Reproduce each line from the records that holds "DGND".

(RAW DATA begins)

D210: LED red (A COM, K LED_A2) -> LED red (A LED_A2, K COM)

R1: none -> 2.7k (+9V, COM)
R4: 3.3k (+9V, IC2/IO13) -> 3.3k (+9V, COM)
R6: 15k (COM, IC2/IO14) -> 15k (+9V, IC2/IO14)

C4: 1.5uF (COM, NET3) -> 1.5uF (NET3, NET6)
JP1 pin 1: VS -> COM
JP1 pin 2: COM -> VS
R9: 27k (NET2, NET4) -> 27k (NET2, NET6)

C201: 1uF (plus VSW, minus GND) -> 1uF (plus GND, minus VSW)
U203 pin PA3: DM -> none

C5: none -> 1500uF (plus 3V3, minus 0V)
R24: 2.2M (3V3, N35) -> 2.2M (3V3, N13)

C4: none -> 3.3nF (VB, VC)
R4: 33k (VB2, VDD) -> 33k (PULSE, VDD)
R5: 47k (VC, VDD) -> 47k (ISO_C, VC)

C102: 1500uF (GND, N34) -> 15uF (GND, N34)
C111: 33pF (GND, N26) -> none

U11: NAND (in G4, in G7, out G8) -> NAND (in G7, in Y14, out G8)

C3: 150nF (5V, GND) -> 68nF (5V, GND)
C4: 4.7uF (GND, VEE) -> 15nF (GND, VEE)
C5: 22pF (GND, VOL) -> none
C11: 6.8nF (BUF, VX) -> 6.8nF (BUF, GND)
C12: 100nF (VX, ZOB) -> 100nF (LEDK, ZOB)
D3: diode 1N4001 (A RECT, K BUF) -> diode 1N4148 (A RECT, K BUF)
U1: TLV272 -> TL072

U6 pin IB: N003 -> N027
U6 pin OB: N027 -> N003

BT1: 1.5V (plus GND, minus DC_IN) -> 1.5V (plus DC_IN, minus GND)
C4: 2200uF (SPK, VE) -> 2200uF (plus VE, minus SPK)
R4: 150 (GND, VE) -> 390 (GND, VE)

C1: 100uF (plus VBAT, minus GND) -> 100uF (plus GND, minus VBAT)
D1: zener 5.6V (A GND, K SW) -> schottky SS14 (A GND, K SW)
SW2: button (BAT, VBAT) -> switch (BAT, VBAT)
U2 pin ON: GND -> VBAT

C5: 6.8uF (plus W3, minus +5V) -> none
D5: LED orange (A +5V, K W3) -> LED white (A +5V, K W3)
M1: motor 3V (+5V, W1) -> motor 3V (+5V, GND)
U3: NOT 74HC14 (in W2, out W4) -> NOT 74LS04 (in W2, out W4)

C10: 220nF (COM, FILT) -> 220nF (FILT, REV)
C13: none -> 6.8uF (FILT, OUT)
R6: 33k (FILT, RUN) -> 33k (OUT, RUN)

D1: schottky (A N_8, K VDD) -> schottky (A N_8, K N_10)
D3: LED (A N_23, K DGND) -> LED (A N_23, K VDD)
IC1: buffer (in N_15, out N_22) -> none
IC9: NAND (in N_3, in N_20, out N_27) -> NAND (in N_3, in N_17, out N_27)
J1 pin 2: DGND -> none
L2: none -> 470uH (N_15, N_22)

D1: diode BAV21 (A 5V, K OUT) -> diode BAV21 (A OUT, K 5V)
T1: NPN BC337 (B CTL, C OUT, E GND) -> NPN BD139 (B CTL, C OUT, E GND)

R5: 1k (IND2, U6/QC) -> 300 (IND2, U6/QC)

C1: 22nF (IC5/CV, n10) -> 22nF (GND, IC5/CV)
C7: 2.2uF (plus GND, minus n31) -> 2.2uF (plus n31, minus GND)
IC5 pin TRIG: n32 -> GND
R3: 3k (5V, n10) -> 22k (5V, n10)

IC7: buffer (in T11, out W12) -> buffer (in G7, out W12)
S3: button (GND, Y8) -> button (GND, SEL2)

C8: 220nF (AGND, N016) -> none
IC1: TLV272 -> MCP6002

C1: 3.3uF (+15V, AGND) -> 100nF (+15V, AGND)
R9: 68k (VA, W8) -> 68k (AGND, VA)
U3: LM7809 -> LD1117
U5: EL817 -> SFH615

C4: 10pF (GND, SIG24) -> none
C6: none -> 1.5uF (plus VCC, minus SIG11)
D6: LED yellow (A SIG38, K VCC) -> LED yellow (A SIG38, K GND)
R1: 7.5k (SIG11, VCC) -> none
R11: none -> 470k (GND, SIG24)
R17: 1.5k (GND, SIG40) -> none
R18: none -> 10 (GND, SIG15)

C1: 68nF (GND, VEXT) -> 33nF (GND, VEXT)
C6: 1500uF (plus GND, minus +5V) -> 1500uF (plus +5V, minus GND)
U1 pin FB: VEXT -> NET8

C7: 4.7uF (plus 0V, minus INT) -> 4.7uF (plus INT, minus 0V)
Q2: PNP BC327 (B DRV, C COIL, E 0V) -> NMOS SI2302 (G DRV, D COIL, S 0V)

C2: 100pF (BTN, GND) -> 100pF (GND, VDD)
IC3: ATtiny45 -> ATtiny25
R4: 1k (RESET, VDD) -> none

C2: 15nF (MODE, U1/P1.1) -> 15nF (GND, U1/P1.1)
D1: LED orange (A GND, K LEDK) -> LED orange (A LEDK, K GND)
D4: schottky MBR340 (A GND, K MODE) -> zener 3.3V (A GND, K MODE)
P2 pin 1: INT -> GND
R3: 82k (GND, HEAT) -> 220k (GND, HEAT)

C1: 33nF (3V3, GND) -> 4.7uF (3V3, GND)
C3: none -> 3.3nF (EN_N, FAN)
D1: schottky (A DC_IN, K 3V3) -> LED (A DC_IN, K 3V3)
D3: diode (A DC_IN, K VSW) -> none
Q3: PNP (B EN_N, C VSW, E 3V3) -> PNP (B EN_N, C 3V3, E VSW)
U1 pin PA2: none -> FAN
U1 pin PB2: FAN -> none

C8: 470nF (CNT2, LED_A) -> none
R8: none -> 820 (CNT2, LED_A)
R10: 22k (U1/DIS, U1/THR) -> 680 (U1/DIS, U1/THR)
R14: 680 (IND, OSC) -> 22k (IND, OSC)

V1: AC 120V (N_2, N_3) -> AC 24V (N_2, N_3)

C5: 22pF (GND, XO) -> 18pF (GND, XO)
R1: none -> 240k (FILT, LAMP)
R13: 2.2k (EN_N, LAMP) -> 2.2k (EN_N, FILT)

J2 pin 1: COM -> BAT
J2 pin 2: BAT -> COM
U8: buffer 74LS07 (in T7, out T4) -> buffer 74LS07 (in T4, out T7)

(RAW DATA ends)

* [TASK RESULT]:
D3: LED (A N_23, K DGND) -> LED (A N_23, K VDD)
J1 pin 2: DGND -> none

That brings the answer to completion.